» Data shown:
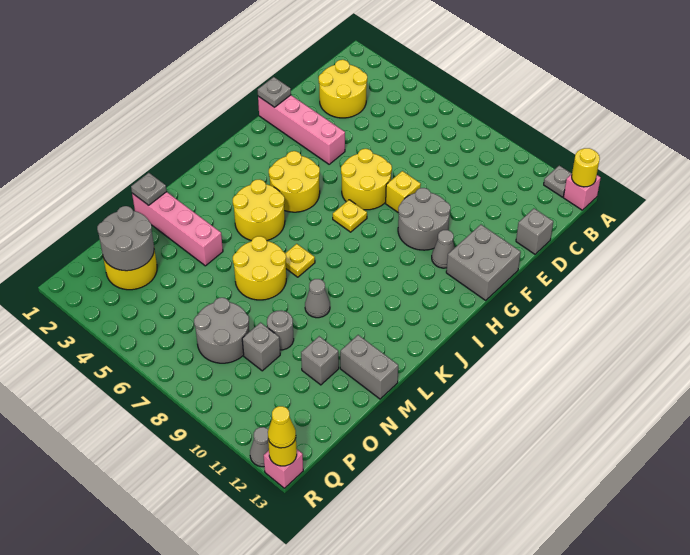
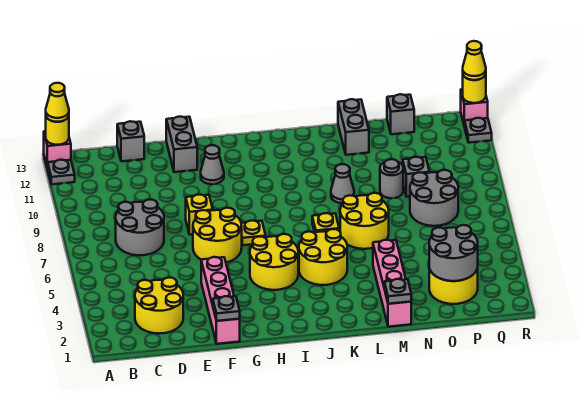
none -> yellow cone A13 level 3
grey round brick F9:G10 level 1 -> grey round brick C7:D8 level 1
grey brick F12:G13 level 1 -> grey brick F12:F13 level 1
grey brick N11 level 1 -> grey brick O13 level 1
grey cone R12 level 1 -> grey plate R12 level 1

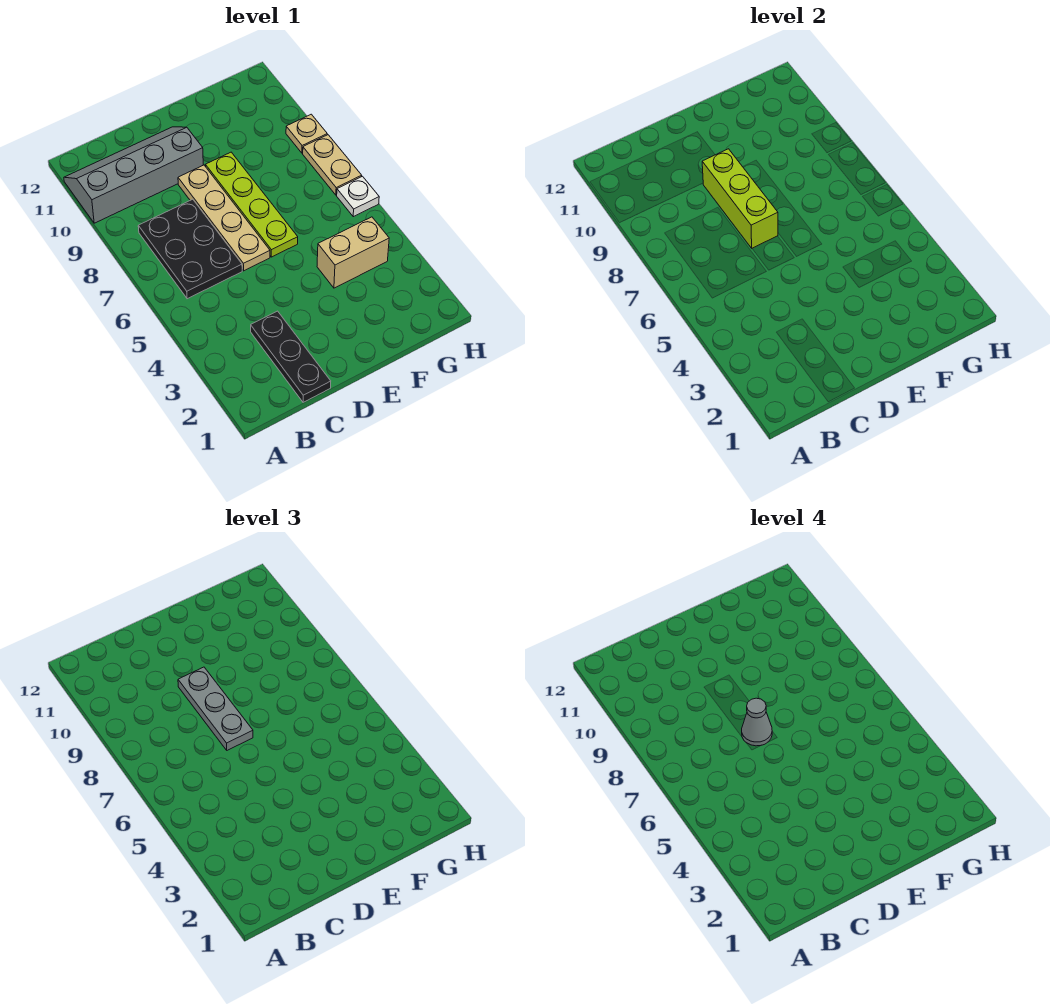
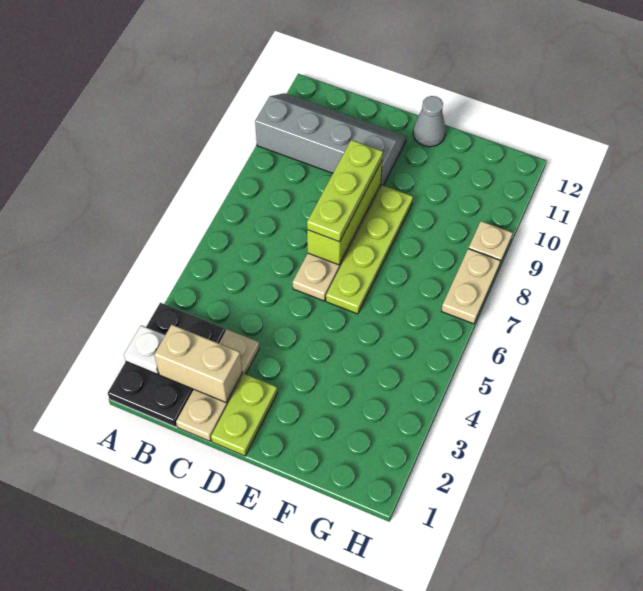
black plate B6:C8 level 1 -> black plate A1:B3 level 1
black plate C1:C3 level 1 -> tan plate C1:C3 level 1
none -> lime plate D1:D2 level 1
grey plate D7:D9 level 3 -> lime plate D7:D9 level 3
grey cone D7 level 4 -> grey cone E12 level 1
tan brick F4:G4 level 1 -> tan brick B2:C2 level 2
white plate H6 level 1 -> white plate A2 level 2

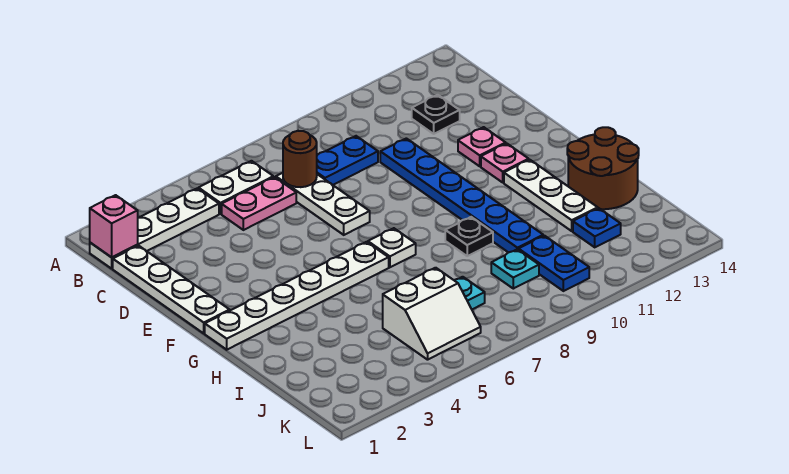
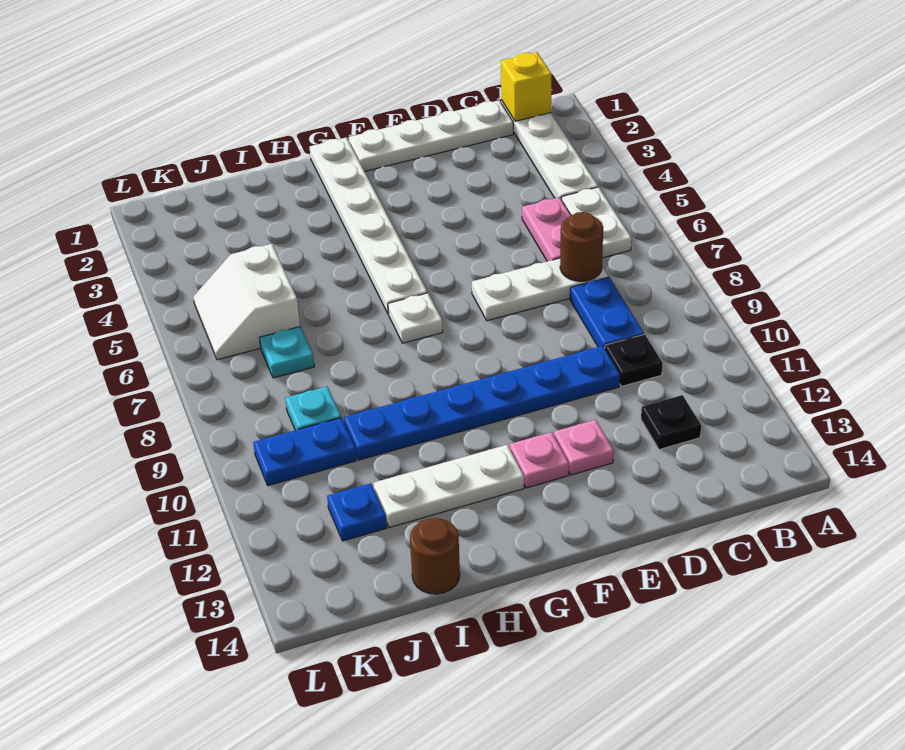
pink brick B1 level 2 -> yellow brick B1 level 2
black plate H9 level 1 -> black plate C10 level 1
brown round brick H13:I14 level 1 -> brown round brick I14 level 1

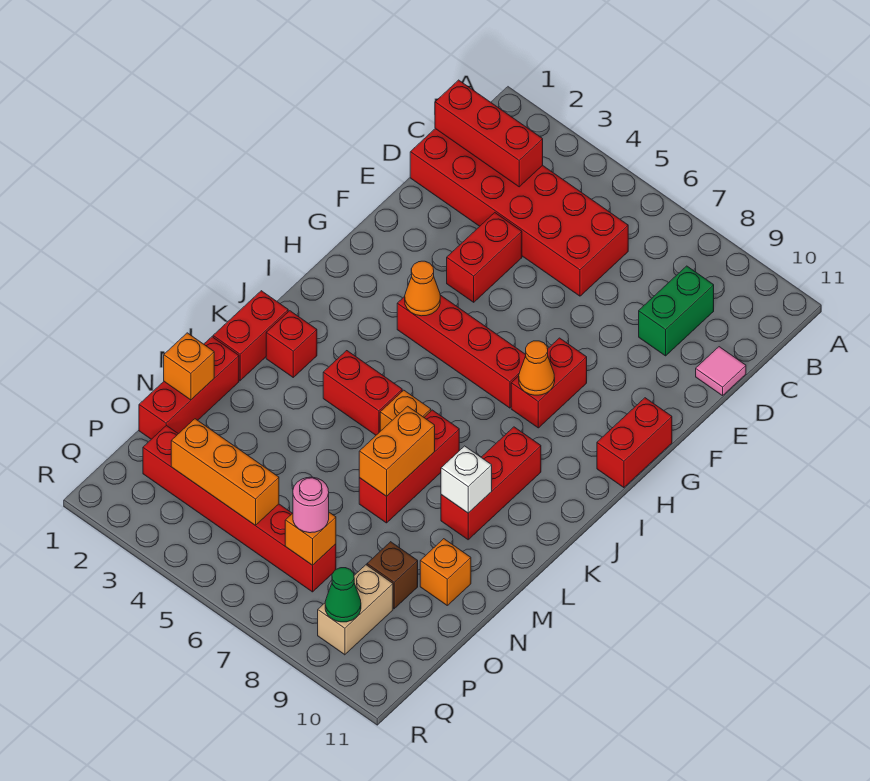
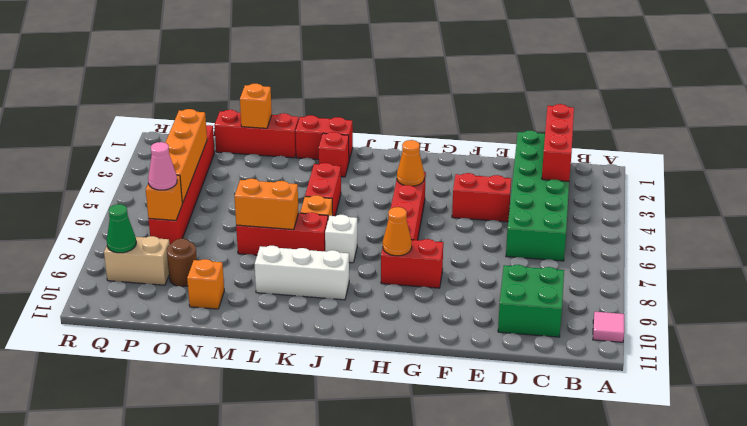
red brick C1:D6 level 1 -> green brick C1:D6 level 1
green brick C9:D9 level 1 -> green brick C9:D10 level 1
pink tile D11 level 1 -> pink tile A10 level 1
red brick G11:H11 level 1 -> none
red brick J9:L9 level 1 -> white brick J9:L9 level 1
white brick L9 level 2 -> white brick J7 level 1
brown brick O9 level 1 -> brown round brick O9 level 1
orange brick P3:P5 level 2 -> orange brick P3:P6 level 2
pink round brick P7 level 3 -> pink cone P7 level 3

» Exercise description:
Copy each line above that has the word "white".

» Response area:
white plate H6 level 1 -> white plate A2 level 2
red brick J9:L9 level 1 -> white brick J9:L9 level 1
white brick L9 level 2 -> white brick J7 level 1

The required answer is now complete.